■ PROBLEM REQUIREMENTS
Transcribe all of the records word for word, but omit the pictures.

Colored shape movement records
_ _ _

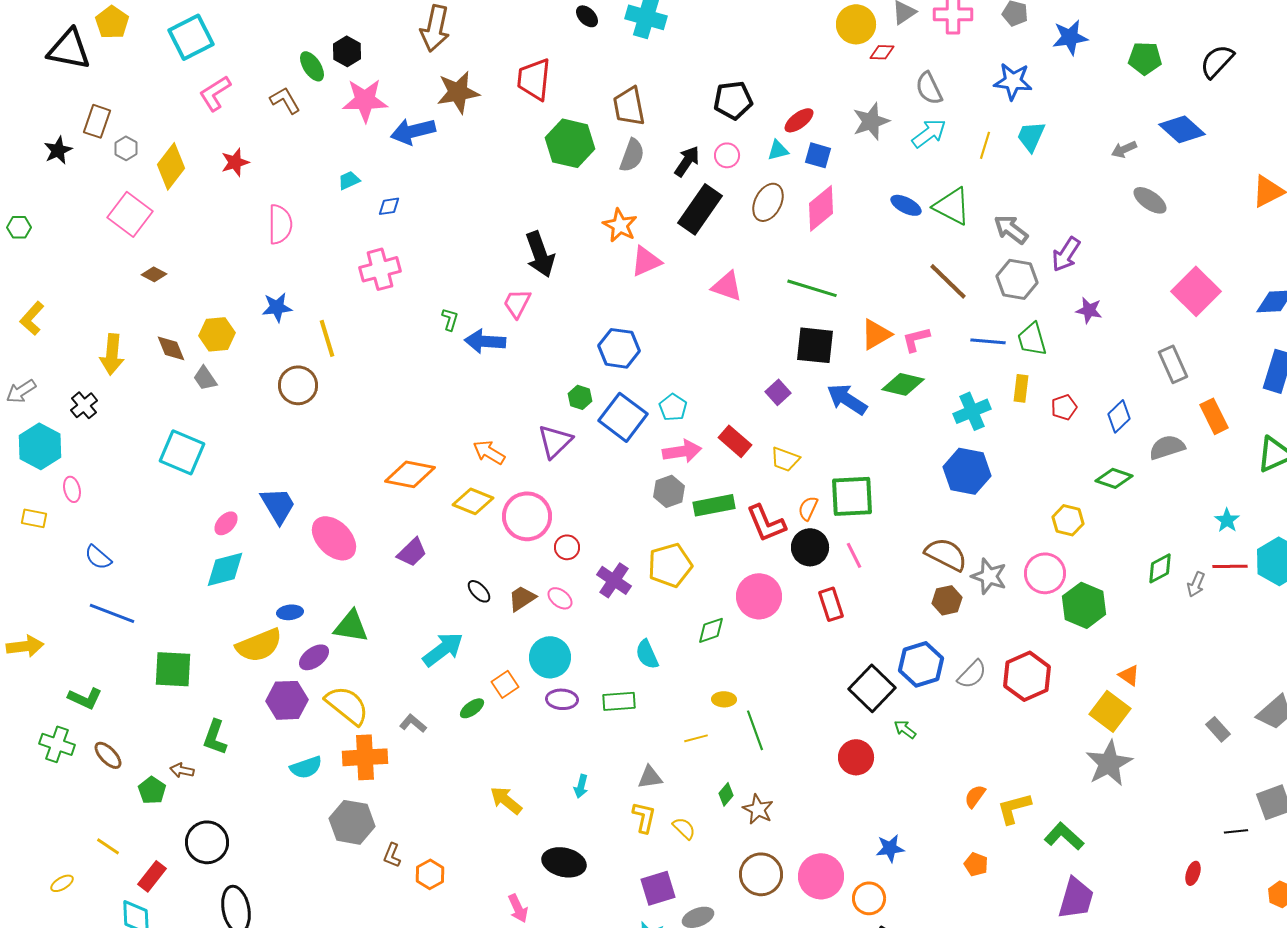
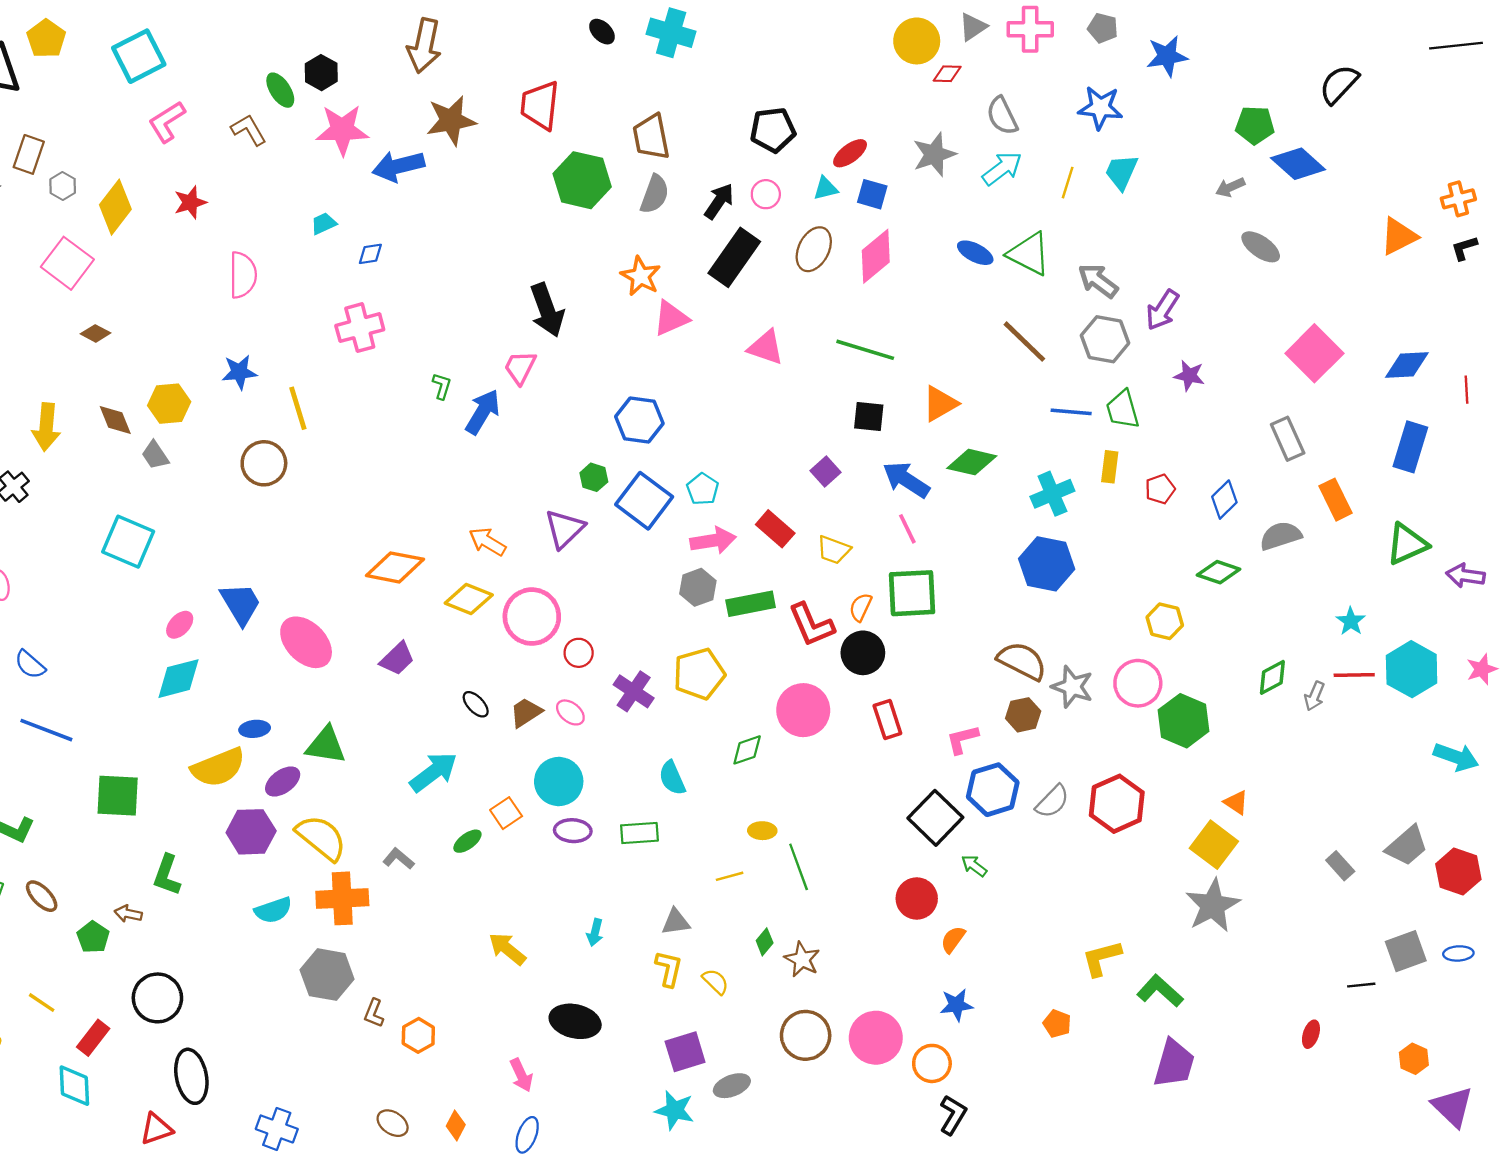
green pentagon: (1145, 58) -> (1255, 125), moved
pink L-shape: (916, 339) -> (962, 739), moved
blue arrow: (485, 341) -> (483, 412), turned 117
black square: (815, 345) -> (869, 416), size x0.7
pink line: (854, 555) -> (907, 529), moved
orange semicircle: (975, 796) -> (953, 939), moved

_ _ _

■ SOLUTION TO THIS TASK
green pentagon: (1145, 58) -> (1255, 125), moved
pink L-shape: (916, 339) -> (962, 739), moved
blue arrow: (485, 341) -> (483, 412), turned 117
black square: (815, 345) -> (869, 416), size x0.7
pink line: (854, 555) -> (907, 529), moved
orange semicircle: (975, 796) -> (953, 939), moved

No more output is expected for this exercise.